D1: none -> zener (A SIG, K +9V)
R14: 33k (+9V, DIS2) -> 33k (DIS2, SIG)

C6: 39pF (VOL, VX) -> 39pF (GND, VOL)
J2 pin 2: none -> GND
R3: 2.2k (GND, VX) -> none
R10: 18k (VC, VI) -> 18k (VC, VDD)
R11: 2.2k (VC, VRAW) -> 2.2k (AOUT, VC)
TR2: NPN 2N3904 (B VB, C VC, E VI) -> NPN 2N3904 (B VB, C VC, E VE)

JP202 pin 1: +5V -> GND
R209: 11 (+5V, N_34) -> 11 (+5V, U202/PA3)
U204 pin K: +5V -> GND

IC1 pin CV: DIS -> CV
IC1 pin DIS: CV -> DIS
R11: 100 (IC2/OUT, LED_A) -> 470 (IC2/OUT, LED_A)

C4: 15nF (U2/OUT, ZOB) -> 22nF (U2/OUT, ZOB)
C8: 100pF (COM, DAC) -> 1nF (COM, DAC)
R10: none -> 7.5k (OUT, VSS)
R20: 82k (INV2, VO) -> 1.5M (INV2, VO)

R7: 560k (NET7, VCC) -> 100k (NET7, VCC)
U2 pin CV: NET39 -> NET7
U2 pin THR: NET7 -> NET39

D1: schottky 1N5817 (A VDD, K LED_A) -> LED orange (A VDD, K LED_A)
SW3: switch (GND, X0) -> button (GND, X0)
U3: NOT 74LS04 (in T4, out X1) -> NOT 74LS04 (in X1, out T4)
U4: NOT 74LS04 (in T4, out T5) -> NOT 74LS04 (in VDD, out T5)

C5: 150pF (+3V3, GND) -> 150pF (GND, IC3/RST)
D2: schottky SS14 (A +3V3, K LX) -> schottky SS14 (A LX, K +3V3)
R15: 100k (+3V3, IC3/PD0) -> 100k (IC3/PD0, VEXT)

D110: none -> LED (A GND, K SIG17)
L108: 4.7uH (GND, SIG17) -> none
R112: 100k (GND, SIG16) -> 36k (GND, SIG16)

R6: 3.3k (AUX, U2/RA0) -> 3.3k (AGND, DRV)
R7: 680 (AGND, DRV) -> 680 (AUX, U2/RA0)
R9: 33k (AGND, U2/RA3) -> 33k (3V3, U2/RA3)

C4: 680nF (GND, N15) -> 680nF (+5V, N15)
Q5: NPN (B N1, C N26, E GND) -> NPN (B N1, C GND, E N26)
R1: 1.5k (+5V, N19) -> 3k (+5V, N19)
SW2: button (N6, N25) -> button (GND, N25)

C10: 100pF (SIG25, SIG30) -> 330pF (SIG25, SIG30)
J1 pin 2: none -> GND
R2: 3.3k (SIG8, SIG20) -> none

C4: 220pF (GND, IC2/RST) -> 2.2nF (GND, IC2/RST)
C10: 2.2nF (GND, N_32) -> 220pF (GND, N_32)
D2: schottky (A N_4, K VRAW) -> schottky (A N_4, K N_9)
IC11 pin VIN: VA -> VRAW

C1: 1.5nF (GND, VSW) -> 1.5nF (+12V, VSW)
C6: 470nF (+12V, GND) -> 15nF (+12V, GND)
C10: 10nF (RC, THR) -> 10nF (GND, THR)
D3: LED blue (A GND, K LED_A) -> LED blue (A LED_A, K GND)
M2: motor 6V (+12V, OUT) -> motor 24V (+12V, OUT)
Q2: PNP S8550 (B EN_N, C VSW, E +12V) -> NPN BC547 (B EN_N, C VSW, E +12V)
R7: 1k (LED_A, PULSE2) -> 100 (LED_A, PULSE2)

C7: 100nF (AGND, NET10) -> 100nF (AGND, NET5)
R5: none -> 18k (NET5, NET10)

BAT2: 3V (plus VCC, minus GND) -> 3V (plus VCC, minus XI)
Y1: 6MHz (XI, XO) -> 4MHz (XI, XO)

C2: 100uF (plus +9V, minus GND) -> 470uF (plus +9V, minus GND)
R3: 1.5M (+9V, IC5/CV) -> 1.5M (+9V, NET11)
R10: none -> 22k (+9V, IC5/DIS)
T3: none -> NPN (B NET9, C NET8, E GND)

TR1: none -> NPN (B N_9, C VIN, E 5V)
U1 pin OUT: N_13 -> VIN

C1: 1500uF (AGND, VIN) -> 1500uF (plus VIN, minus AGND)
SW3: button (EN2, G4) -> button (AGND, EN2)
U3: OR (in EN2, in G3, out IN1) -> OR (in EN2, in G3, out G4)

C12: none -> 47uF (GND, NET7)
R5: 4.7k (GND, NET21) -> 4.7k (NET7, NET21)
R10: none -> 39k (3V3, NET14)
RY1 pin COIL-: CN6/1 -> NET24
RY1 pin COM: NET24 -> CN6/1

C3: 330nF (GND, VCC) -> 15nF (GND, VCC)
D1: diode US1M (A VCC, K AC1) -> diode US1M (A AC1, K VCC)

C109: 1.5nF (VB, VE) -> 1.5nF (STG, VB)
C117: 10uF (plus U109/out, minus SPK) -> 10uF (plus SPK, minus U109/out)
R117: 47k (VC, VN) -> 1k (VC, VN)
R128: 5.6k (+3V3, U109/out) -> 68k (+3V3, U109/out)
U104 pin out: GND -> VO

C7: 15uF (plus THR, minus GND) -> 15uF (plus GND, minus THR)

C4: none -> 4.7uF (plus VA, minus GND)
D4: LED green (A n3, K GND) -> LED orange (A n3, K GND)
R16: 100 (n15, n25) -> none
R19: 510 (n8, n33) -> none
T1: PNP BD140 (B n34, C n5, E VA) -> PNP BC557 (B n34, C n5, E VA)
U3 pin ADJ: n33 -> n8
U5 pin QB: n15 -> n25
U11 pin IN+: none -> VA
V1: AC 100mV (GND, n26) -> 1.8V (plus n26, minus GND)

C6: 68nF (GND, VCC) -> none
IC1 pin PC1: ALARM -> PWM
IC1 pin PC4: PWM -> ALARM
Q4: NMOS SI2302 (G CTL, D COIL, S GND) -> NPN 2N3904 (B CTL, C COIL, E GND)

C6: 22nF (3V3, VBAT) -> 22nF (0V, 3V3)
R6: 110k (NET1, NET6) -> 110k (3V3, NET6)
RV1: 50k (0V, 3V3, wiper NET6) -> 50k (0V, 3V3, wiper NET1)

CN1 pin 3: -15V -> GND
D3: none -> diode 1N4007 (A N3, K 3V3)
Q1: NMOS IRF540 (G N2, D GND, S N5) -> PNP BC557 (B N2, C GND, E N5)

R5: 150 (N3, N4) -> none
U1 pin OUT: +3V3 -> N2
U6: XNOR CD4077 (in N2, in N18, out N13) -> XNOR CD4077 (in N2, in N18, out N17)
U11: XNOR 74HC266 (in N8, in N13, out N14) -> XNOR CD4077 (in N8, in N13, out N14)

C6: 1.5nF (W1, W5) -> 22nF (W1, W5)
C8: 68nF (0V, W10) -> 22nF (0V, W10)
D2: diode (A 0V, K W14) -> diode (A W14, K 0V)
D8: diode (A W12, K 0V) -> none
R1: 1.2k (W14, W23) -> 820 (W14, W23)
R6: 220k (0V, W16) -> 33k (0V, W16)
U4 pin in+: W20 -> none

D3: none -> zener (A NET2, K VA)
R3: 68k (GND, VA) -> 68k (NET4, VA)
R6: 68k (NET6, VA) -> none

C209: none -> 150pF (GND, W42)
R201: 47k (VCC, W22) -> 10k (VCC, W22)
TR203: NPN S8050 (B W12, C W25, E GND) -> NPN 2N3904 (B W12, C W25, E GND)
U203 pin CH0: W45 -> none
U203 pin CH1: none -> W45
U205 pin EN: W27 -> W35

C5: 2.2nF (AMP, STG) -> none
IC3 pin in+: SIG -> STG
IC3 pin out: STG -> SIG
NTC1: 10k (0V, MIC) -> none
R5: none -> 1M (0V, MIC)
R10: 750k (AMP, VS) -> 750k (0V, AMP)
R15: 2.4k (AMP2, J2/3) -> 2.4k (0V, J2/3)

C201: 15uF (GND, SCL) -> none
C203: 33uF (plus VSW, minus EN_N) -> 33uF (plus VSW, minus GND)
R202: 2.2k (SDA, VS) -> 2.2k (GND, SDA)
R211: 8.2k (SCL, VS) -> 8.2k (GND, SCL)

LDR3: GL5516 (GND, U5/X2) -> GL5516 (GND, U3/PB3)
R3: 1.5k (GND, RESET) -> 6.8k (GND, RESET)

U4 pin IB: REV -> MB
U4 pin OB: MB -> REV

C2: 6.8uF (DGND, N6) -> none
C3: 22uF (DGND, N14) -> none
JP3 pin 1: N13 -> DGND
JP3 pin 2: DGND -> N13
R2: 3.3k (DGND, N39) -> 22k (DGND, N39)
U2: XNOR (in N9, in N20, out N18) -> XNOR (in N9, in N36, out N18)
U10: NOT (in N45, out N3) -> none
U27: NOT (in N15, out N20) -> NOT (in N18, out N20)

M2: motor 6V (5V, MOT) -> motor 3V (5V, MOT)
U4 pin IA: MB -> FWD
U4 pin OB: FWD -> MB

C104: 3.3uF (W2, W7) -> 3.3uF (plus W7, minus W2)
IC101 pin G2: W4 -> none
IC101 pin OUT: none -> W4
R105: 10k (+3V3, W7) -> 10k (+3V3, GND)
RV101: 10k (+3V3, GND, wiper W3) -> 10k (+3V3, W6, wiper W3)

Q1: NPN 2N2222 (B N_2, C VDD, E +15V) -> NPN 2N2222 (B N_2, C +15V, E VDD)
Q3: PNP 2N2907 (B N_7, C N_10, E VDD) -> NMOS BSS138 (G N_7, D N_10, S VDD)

____

## Exercise
Lines from the one holding "U4 pin IA: MB -> FWD" through the last line of the material are to be repeated exactly; no other lines belong in the answer.

## Completed task
U4 pin IA: MB -> FWD
U4 pin OB: FWD -> MB

C104: 3.3uF (W2, W7) -> 3.3uF (plus W7, minus W2)
IC101 pin G2: W4 -> none
IC101 pin OUT: none -> W4
R105: 10k (+3V3, W7) -> 10k (+3V3, GND)
RV101: 10k (+3V3, GND, wiper W3) -> 10k (+3V3, W6, wiper W3)

Q1: NPN 2N2222 (B N_2, C VDD, E +15V) -> NPN 2N2222 (B N_2, C +15V, E VDD)
Q3: PNP 2N2907 (B N_7, C N_10, E VDD) -> NMOS BSS138 (G N_7, D N_10, S VDD)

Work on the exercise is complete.